> Task item
Only the lines from the one containing "yellow semicircle: (21, 60)" to the end of the records belong in the answer; repeat them exactly and drop the pictures.

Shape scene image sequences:

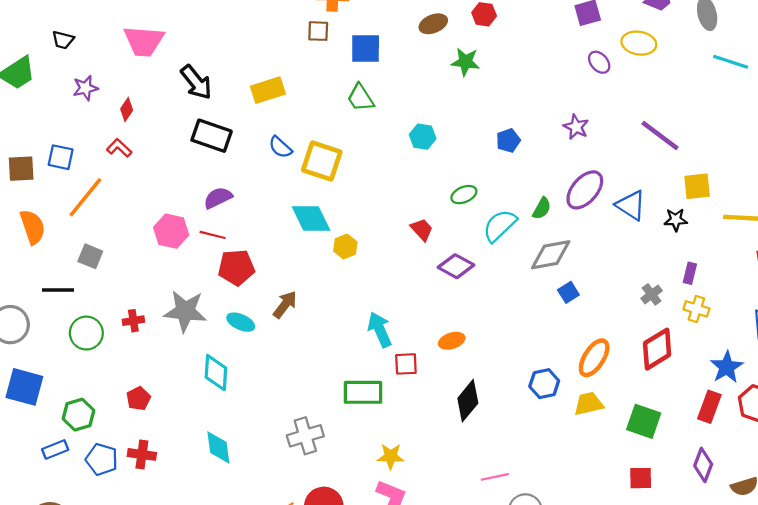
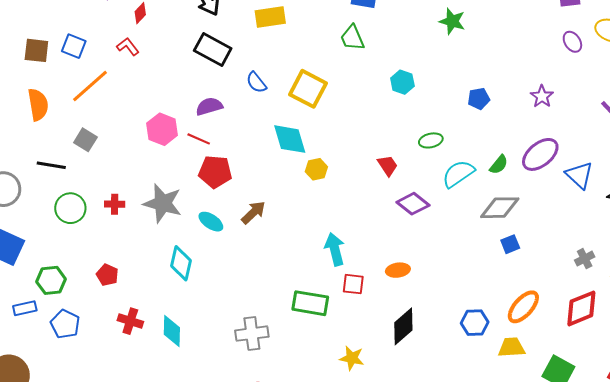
blue semicircle: (280, 147) -> (256, 82), moved
red pentagon: (138, 399) -> (107, 275), turned -30
red cross: (142, 454) -> (130, 321), moved
yellow star: (391, 456) -> (352, 358), moved

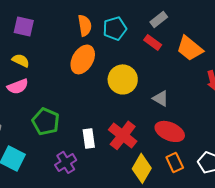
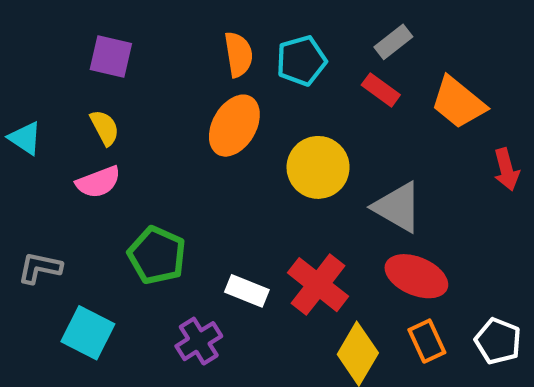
yellow semicircle: (21, 60) -> (105, 128), turned 36
gray triangle: (161, 98) -> (398, 207), size x1.5
white rectangle: (89, 138) -> (247, 291), turned -60

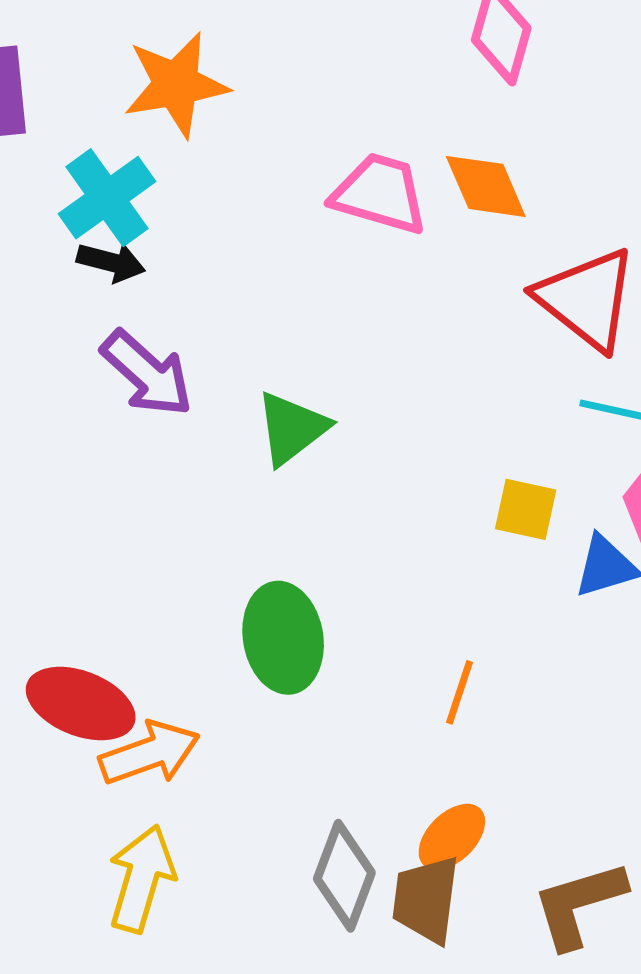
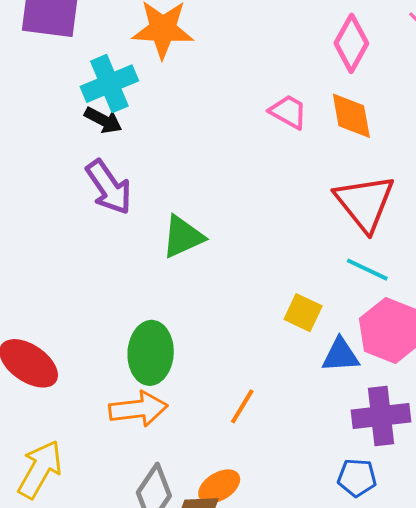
orange diamond: (486, 186) -> (351, 116), moved
pink trapezoid: (380, 194) -> (288, 112), moved, size x0.7
orange arrow: (150, 753) -> (138, 409), moved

> Solution to this exercise
yellow semicircle: (21, 60) -> (105, 128), turned 36
gray triangle: (161, 98) -> (398, 207), size x1.5
white rectangle: (89, 138) -> (247, 291), turned -60

orange diamond: (486, 186) -> (351, 116), moved
pink trapezoid: (380, 194) -> (288, 112), moved, size x0.7
orange arrow: (150, 753) -> (138, 409), moved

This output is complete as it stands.